## Exercise prompt
The data is to be retyped in full, exactly.

## Data to examine
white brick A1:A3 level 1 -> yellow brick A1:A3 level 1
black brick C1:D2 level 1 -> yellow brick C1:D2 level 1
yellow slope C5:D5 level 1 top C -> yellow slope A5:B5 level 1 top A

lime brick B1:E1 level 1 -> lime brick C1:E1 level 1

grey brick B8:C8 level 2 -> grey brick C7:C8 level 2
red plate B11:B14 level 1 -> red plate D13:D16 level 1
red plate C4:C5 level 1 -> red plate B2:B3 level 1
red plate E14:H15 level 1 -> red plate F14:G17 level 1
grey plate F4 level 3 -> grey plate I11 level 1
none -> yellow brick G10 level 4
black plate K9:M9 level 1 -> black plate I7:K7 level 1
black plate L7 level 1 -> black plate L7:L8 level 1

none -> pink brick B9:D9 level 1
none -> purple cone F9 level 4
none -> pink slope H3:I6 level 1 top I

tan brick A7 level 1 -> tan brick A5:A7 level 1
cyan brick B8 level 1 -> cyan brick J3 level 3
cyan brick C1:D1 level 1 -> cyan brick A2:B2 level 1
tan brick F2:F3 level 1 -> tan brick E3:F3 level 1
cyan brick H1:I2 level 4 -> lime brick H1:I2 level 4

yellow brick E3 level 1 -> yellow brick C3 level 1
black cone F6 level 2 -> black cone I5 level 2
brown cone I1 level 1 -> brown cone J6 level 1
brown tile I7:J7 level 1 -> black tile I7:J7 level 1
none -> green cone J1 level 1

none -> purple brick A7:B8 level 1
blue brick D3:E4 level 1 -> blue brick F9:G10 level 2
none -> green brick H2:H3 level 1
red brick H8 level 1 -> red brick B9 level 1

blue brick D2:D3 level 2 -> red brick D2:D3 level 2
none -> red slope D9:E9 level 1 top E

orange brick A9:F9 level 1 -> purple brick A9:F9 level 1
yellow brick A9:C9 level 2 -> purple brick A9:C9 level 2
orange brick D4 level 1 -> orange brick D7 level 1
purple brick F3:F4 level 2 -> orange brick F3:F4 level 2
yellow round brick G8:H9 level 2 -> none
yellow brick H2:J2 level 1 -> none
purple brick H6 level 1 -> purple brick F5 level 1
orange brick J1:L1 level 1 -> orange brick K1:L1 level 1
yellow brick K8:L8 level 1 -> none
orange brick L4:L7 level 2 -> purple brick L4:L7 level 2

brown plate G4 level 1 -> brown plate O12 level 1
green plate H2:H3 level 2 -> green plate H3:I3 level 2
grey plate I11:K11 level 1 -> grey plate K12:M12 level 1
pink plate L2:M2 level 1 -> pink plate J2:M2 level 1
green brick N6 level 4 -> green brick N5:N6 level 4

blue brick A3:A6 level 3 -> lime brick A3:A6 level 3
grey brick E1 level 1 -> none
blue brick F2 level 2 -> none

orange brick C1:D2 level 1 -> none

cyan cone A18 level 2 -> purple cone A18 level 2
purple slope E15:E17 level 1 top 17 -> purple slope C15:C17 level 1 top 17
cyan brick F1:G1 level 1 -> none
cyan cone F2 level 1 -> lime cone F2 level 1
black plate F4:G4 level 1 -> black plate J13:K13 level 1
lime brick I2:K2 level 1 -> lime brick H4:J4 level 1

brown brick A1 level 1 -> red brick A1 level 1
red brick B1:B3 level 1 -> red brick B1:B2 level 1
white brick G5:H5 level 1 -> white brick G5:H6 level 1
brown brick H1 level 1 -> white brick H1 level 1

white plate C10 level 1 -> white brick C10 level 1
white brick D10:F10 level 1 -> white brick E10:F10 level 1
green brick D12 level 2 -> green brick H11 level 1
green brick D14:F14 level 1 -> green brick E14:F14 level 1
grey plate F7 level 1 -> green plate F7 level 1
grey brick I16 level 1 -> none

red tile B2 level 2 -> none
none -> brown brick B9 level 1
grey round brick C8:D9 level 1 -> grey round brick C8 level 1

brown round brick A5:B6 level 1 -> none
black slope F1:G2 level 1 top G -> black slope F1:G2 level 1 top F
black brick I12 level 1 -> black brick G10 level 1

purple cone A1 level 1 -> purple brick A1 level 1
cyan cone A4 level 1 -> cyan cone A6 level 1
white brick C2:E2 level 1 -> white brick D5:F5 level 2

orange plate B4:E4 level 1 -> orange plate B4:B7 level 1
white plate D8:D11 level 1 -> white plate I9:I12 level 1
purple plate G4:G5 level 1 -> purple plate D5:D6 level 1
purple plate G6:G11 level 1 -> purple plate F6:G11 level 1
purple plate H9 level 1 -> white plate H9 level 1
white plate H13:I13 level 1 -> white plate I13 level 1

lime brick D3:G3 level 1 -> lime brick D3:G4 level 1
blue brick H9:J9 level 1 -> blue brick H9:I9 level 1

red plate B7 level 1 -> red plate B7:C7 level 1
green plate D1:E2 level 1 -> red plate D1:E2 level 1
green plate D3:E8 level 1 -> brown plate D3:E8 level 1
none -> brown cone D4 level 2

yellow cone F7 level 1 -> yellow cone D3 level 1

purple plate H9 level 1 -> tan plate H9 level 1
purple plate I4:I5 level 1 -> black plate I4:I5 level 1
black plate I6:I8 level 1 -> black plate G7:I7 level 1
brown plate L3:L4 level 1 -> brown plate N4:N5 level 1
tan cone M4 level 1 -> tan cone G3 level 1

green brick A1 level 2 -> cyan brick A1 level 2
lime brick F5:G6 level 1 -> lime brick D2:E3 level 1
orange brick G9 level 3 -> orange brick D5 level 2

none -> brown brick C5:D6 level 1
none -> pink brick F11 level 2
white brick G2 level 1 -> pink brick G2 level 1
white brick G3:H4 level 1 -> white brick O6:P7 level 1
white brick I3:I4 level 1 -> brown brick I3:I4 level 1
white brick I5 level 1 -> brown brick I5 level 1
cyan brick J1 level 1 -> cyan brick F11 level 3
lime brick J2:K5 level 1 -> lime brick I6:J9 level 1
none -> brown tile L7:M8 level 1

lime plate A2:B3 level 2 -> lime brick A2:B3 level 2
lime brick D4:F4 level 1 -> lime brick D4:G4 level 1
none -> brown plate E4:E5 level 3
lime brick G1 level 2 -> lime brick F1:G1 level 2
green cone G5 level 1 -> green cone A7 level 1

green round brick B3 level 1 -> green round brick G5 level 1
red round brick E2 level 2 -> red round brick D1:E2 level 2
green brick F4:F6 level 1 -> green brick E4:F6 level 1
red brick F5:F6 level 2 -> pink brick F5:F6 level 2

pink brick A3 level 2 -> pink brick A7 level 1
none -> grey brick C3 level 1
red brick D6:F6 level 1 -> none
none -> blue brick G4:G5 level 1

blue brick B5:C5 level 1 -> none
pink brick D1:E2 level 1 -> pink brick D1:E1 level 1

## Final answer
white brick A1:A3 level 1 -> yellow brick A1:A3 level 1
black brick C1:D2 level 1 -> yellow brick C1:D2 level 1
yellow slope C5:D5 level 1 top C -> yellow slope A5:B5 level 1 top A

lime brick B1:E1 level 1 -> lime brick C1:E1 level 1

grey brick B8:C8 level 2 -> grey brick C7:C8 level 2
red plate B11:B14 level 1 -> red plate D13:D16 level 1
red plate C4:C5 level 1 -> red plate B2:B3 level 1
red plate E14:H15 level 1 -> red plate F14:G17 level 1
grey plate F4 level 3 -> grey plate I11 level 1
none -> yellow brick G10 level 4
black plate K9:M9 level 1 -> black plate I7:K7 level 1
black plate L7 level 1 -> black plate L7:L8 level 1

none -> pink brick B9:D9 level 1
none -> purple cone F9 level 4
none -> pink slope H3:I6 level 1 top I

tan brick A7 level 1 -> tan brick A5:A7 level 1
cyan brick B8 level 1 -> cyan brick J3 level 3
cyan brick C1:D1 level 1 -> cyan brick A2:B2 level 1
tan brick F2:F3 level 1 -> tan brick E3:F3 level 1
cyan brick H1:I2 level 4 -> lime brick H1:I2 level 4

yellow brick E3 level 1 -> yellow brick C3 level 1
black cone F6 level 2 -> black cone I5 level 2
brown cone I1 level 1 -> brown cone J6 level 1
brown tile I7:J7 level 1 -> black tile I7:J7 level 1
none -> green cone J1 level 1

none -> purple brick A7:B8 level 1
blue brick D3:E4 level 1 -> blue brick F9:G10 level 2
none -> green brick H2:H3 level 1
red brick H8 level 1 -> red brick B9 level 1

blue brick D2:D3 level 2 -> red brick D2:D3 level 2
none -> red slope D9:E9 level 1 top E

orange brick A9:F9 level 1 -> purple brick A9:F9 level 1
yellow brick A9:C9 level 2 -> purple brick A9:C9 level 2
orange brick D4 level 1 -> orange brick D7 level 1
purple brick F3:F4 level 2 -> orange brick F3:F4 level 2
yellow round brick G8:H9 level 2 -> none
yellow brick H2:J2 level 1 -> none
purple brick H6 level 1 -> purple brick F5 level 1
orange brick J1:L1 level 1 -> orange brick K1:L1 level 1
yellow brick K8:L8 level 1 -> none
orange brick L4:L7 level 2 -> purple brick L4:L7 level 2

brown plate G4 level 1 -> brown plate O12 level 1
green plate H2:H3 level 2 -> green plate H3:I3 level 2
grey plate I11:K11 level 1 -> grey plate K12:M12 level 1
pink plate L2:M2 level 1 -> pink plate J2:M2 level 1
green brick N6 level 4 -> green brick N5:N6 level 4

blue brick A3:A6 level 3 -> lime brick A3:A6 level 3
grey brick E1 level 1 -> none
blue brick F2 level 2 -> none

orange brick C1:D2 level 1 -> none

cyan cone A18 level 2 -> purple cone A18 level 2
purple slope E15:E17 level 1 top 17 -> purple slope C15:C17 level 1 top 17
cyan brick F1:G1 level 1 -> none
cyan cone F2 level 1 -> lime cone F2 level 1
black plate F4:G4 level 1 -> black plate J13:K13 level 1
lime brick I2:K2 level 1 -> lime brick H4:J4 level 1

brown brick A1 level 1 -> red brick A1 level 1
red brick B1:B3 level 1 -> red brick B1:B2 level 1
white brick G5:H5 level 1 -> white brick G5:H6 level 1
brown brick H1 level 1 -> white brick H1 level 1

white plate C10 level 1 -> white brick C10 level 1
white brick D10:F10 level 1 -> white brick E10:F10 level 1
green brick D12 level 2 -> green brick H11 level 1
green brick D14:F14 level 1 -> green brick E14:F14 level 1
grey plate F7 level 1 -> green plate F7 level 1
grey brick I16 level 1 -> none

red tile B2 level 2 -> none
none -> brown brick B9 level 1
grey round brick C8:D9 level 1 -> grey round brick C8 level 1

brown round brick A5:B6 level 1 -> none
black slope F1:G2 level 1 top G -> black slope F1:G2 level 1 top F
black brick I12 level 1 -> black brick G10 level 1

purple cone A1 level 1 -> purple brick A1 level 1
cyan cone A4 level 1 -> cyan cone A6 level 1
white brick C2:E2 level 1 -> white brick D5:F5 level 2

orange plate B4:E4 level 1 -> orange plate B4:B7 level 1
white plate D8:D11 level 1 -> white plate I9:I12 level 1
purple plate G4:G5 level 1 -> purple plate D5:D6 level 1
purple plate G6:G11 level 1 -> purple plate F6:G11 level 1
purple plate H9 level 1 -> white plate H9 level 1
white plate H13:I13 level 1 -> white plate I13 level 1

lime brick D3:G3 level 1 -> lime brick D3:G4 level 1
blue brick H9:J9 level 1 -> blue brick H9:I9 level 1

red plate B7 level 1 -> red plate B7:C7 level 1
green plate D1:E2 level 1 -> red plate D1:E2 level 1
green plate D3:E8 level 1 -> brown plate D3:E8 level 1
none -> brown cone D4 level 2

yellow cone F7 level 1 -> yellow cone D3 level 1

purple plate H9 level 1 -> tan plate H9 level 1
purple plate I4:I5 level 1 -> black plate I4:I5 level 1
black plate I6:I8 level 1 -> black plate G7:I7 level 1
brown plate L3:L4 level 1 -> brown plate N4:N5 level 1
tan cone M4 level 1 -> tan cone G3 level 1

green brick A1 level 2 -> cyan brick A1 level 2
lime brick F5:G6 level 1 -> lime brick D2:E3 level 1
orange brick G9 level 3 -> orange brick D5 level 2

none -> brown brick C5:D6 level 1
none -> pink brick F11 level 2
white brick G2 level 1 -> pink brick G2 level 1
white brick G3:H4 level 1 -> white brick O6:P7 level 1
white brick I3:I4 level 1 -> brown brick I3:I4 level 1
white brick I5 level 1 -> brown brick I5 level 1
cyan brick J1 level 1 -> cyan brick F11 level 3
lime brick J2:K5 level 1 -> lime brick I6:J9 level 1
none -> brown tile L7:M8 level 1

lime plate A2:B3 level 2 -> lime brick A2:B3 level 2
lime brick D4:F4 level 1 -> lime brick D4:G4 level 1
none -> brown plate E4:E5 level 3
lime brick G1 level 2 -> lime brick F1:G1 level 2
green cone G5 level 1 -> green cone A7 level 1

green round brick B3 level 1 -> green round brick G5 level 1
red round brick E2 level 2 -> red round brick D1:E2 level 2
green brick F4:F6 level 1 -> green brick E4:F6 level 1
red brick F5:F6 level 2 -> pink brick F5:F6 level 2

pink brick A3 level 2 -> pink brick A7 level 1
none -> grey brick C3 level 1
red brick D6:F6 level 1 -> none
none -> blue brick G4:G5 level 1

blue brick B5:C5 level 1 -> none
pink brick D1:E2 level 1 -> pink brick D1:E1 level 1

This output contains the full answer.